### Entries shown ###

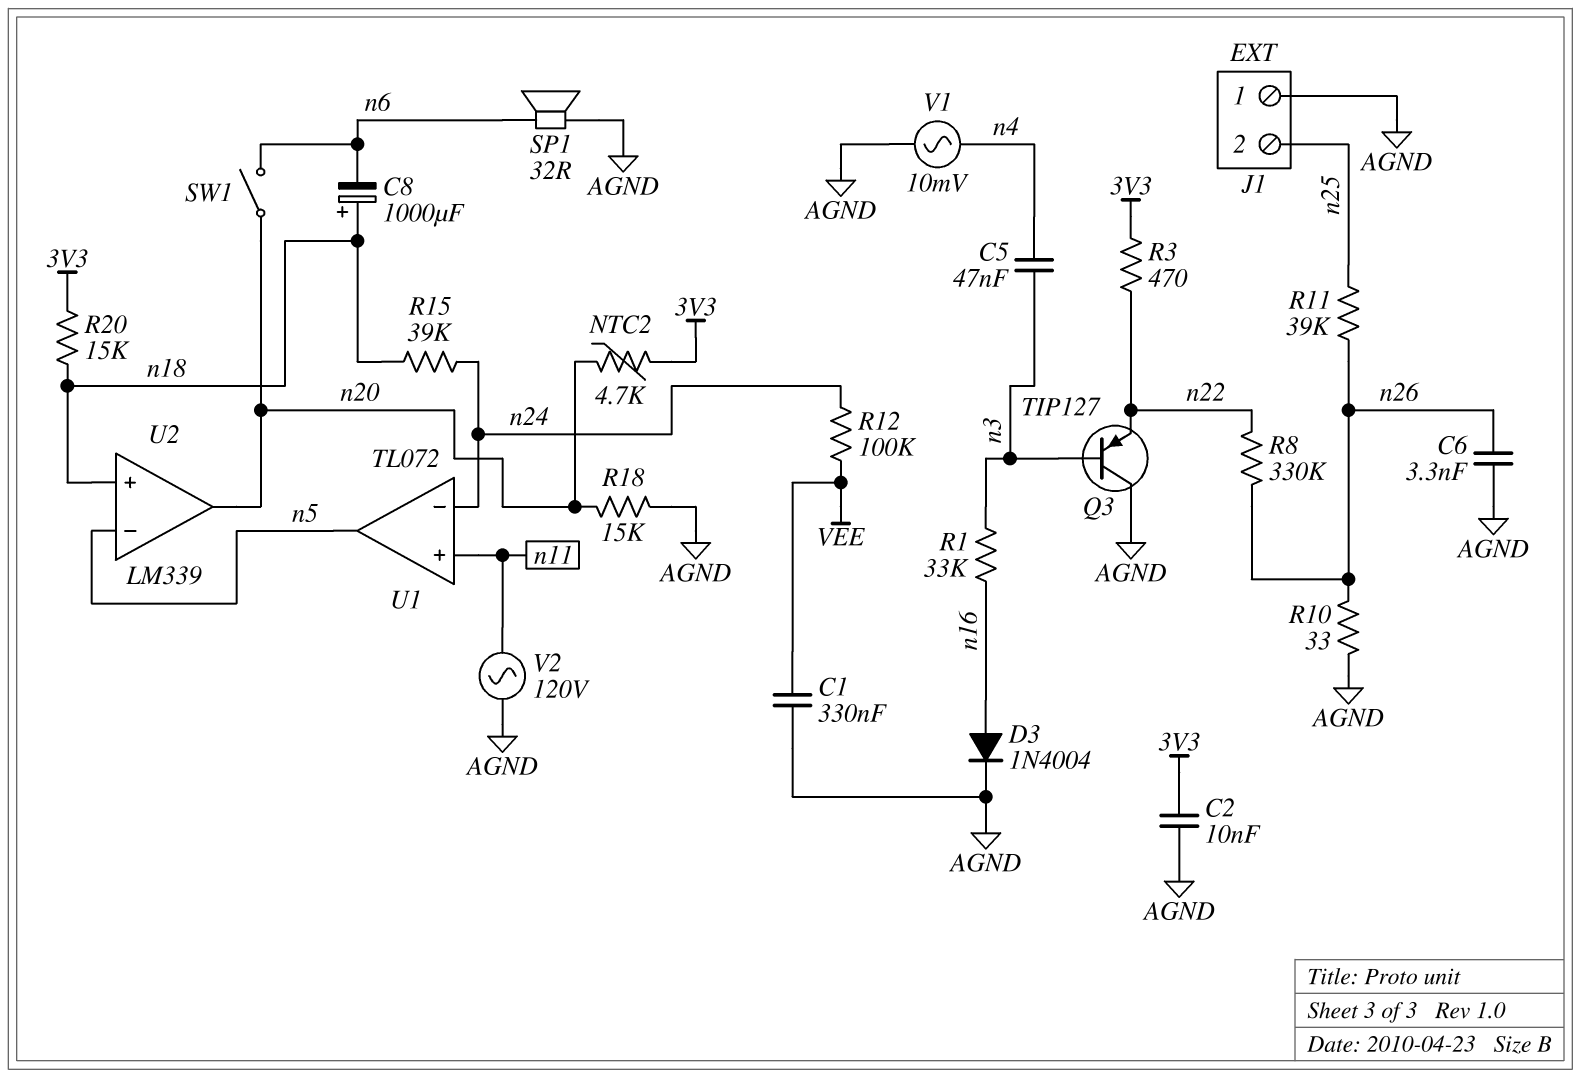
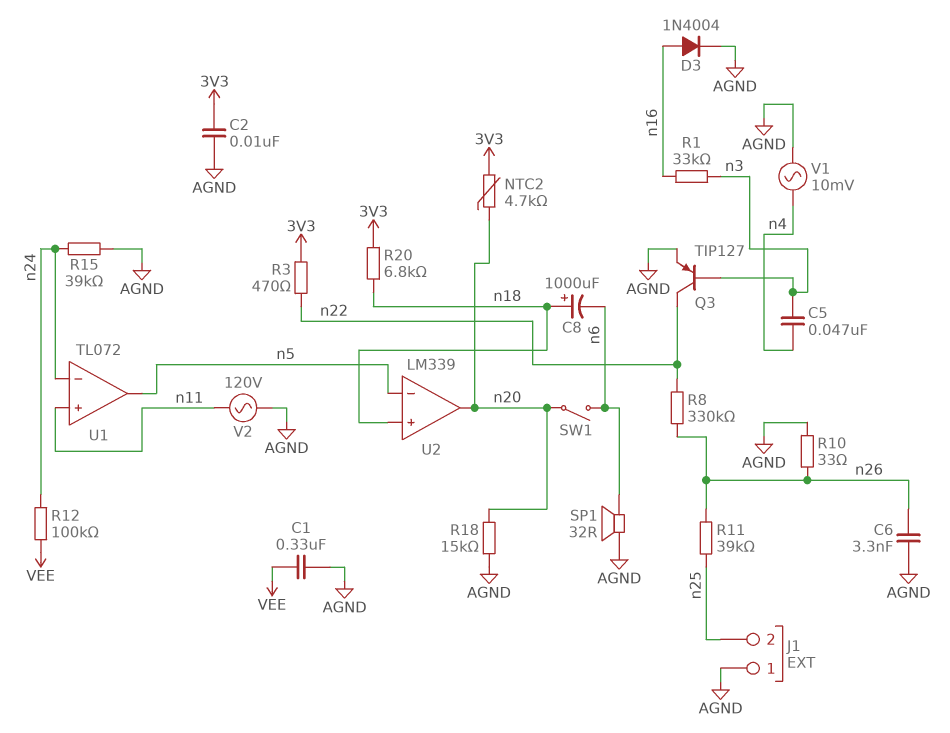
Q3: PNP TIP127 (B n3, C AGND, E n22) -> PNP TIP127 (B n3, C n22, E AGND)
R15: 39k (n18, n24) -> 39k (AGND, n24)
R20: 15k (3V3, n18) -> 6.8k (3V3, n18)

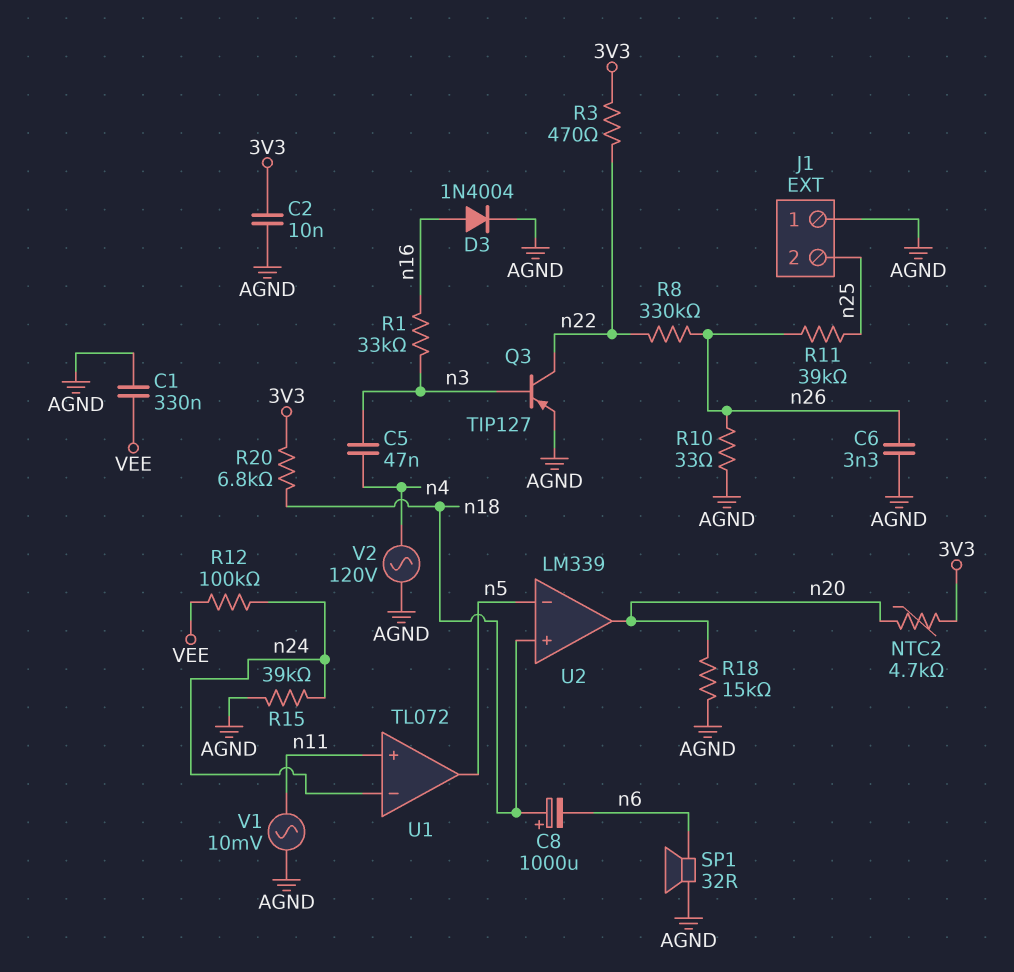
SW1: switch (n6, n20) -> none
V1: AC 10mV (AGND, n4) -> AC 10mV (AGND, n11)
V2: AC 120V (AGND, n11) -> AC 120V (AGND, n4)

###

From the first line to the last, transcribe the listing exactly; skip the pictures.

Q3: PNP TIP127 (B n3, C AGND, E n22) -> PNP TIP127 (B n3, C n22, E AGND)
R15: 39k (n18, n24) -> 39k (AGND, n24)
R20: 15k (3V3, n18) -> 6.8k (3V3, n18)

SW1: switch (n6, n20) -> none
V1: AC 10mV (AGND, n4) -> AC 10mV (AGND, n11)
V2: AC 120V (AGND, n11) -> AC 120V (AGND, n4)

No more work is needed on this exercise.